Top of Material for this exercise

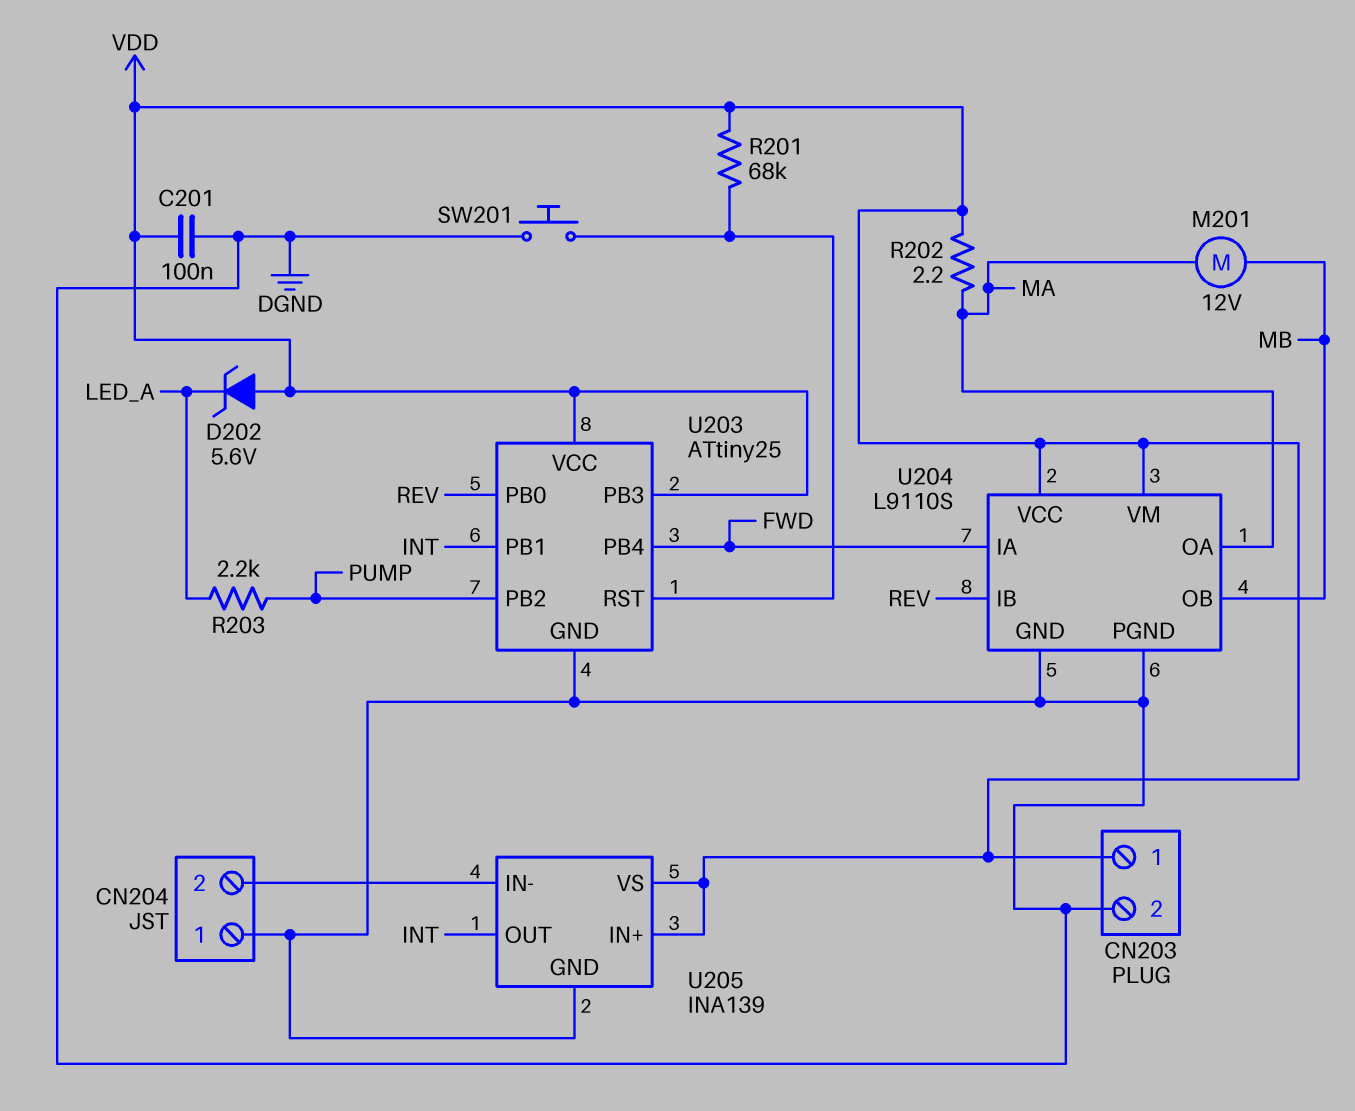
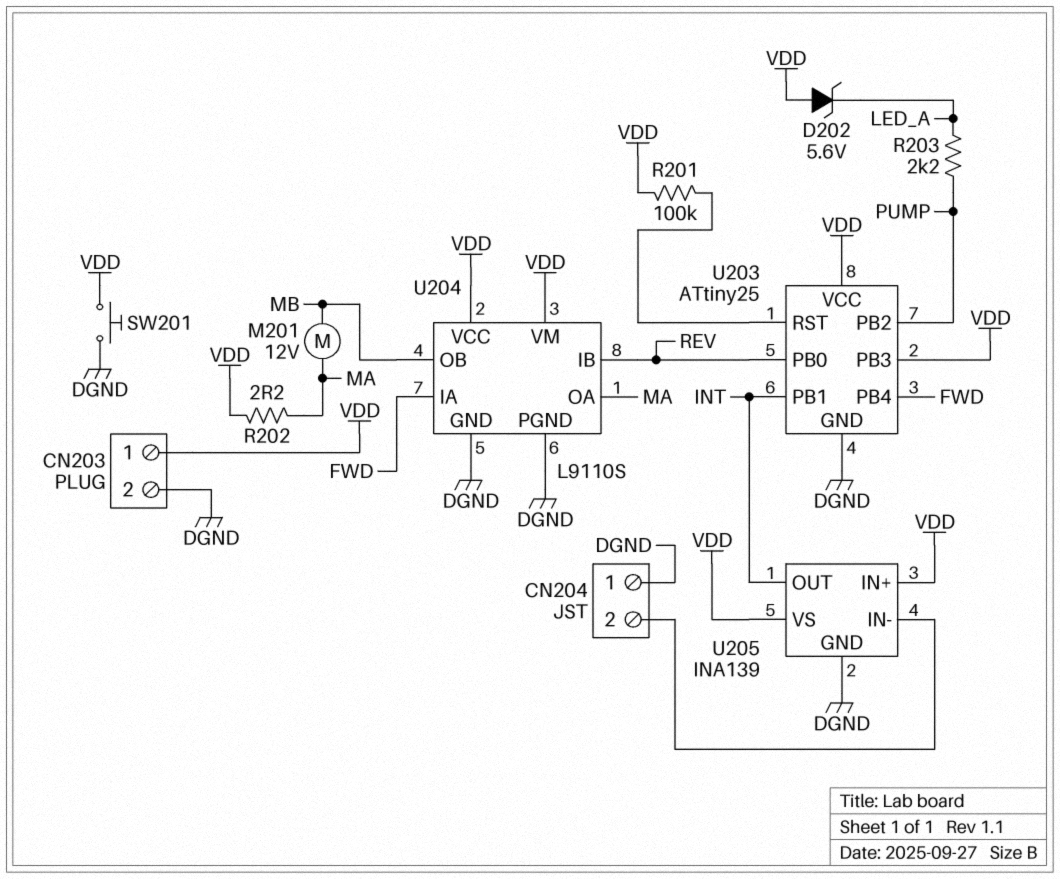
C201: 100nF (DGND, VDD) -> none
R201: 68k (U203/RST, VDD) -> 100k (U203/RST, VDD)
SW201: button (DGND, U203/RST) -> button (DGND, VDD)

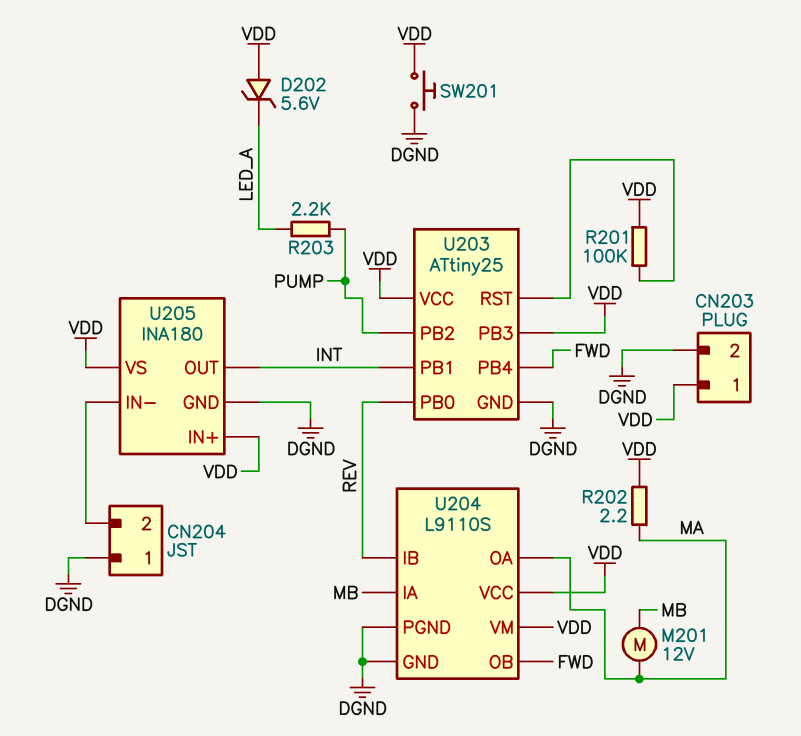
U204 pin IA: FWD -> MB
U204 pin OB: MB -> FWD
U205: INA139 -> INA180

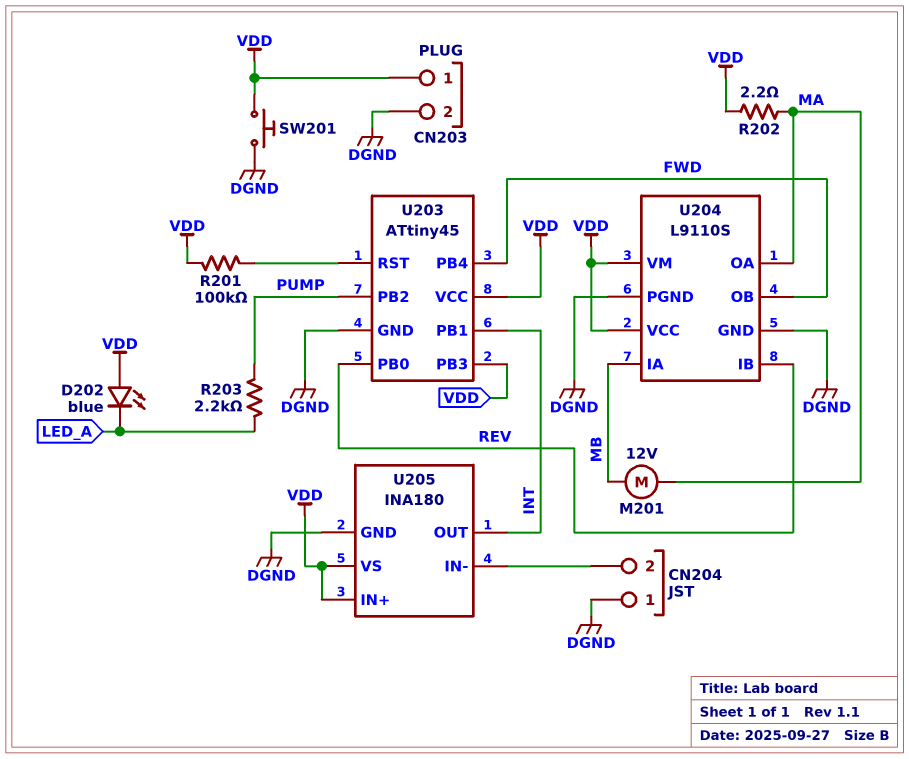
D202: zener 5.6V (A VDD, K LED_A) -> LED blue (A VDD, K LED_A)
U203: ATtiny25 -> ATtiny45

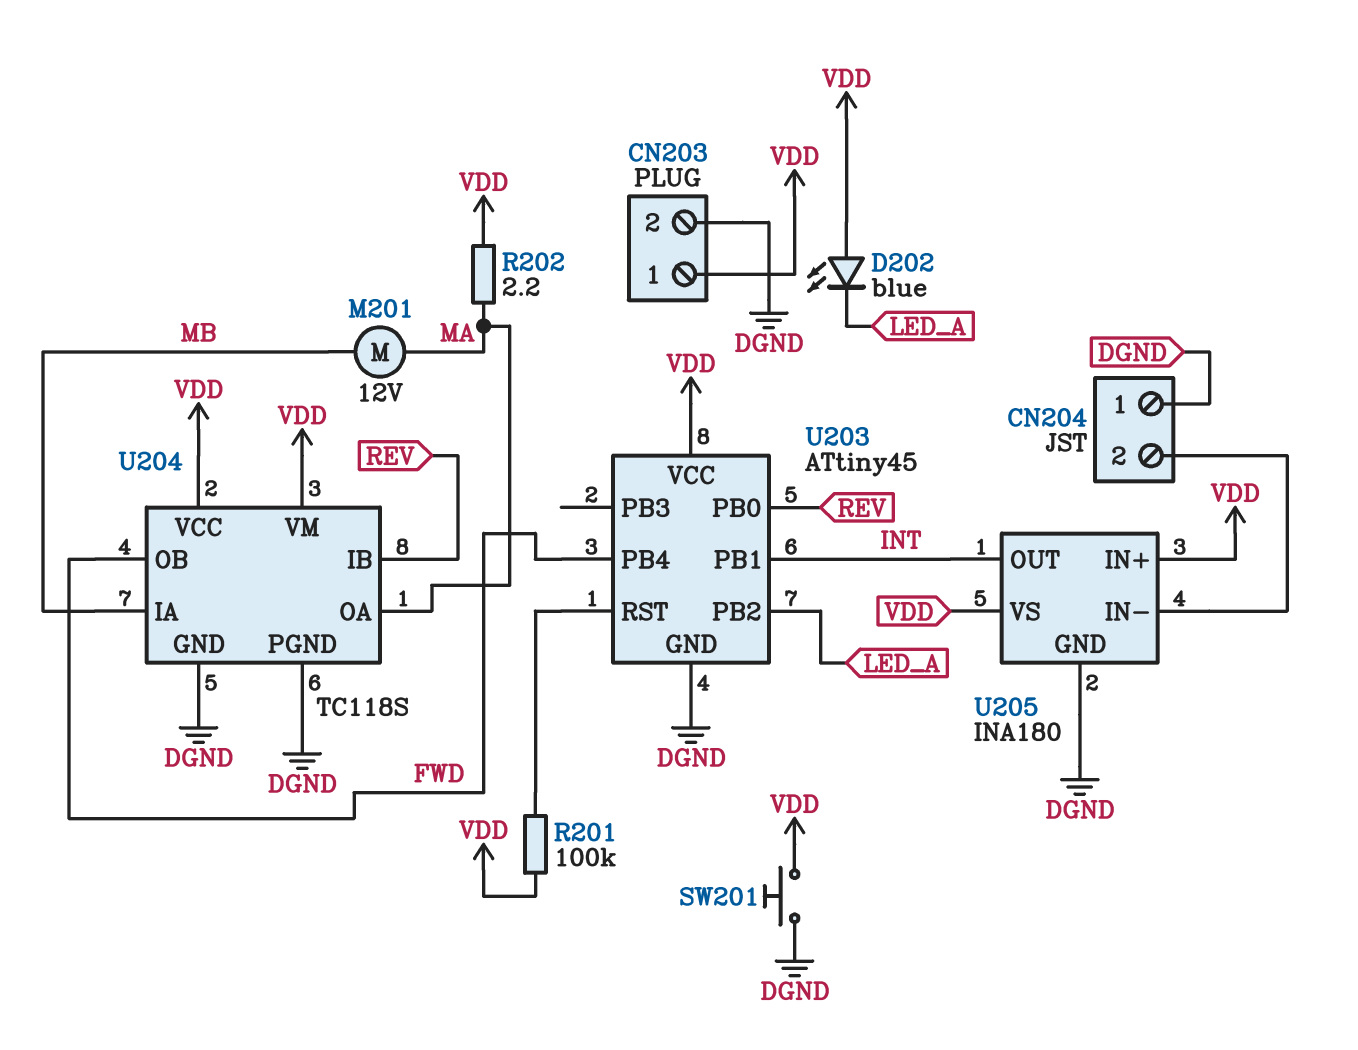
R203: 2.2k (LED_A, PUMP) -> none
U203 pin PB2: PUMP -> LED_A
U203 pin PB3: VDD -> none
U204: L9110S -> TC118S

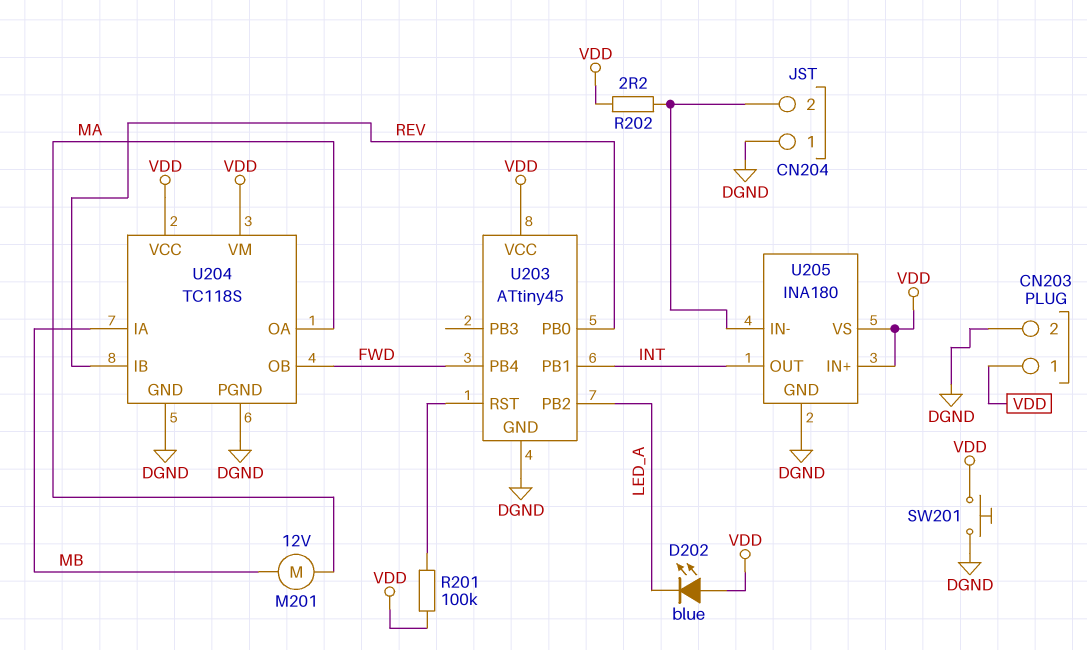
R202: 2.2 (MA, VDD) -> 2.2 (CN204/2, VDD)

Bottom of Material for this exercise

*Description of the task:* Working through the data above, find every line holding "PUMP" and copy it.

*Written answer:*
R203: 2.2k (LED_A, PUMP) -> none
U203 pin PB2: PUMP -> LED_A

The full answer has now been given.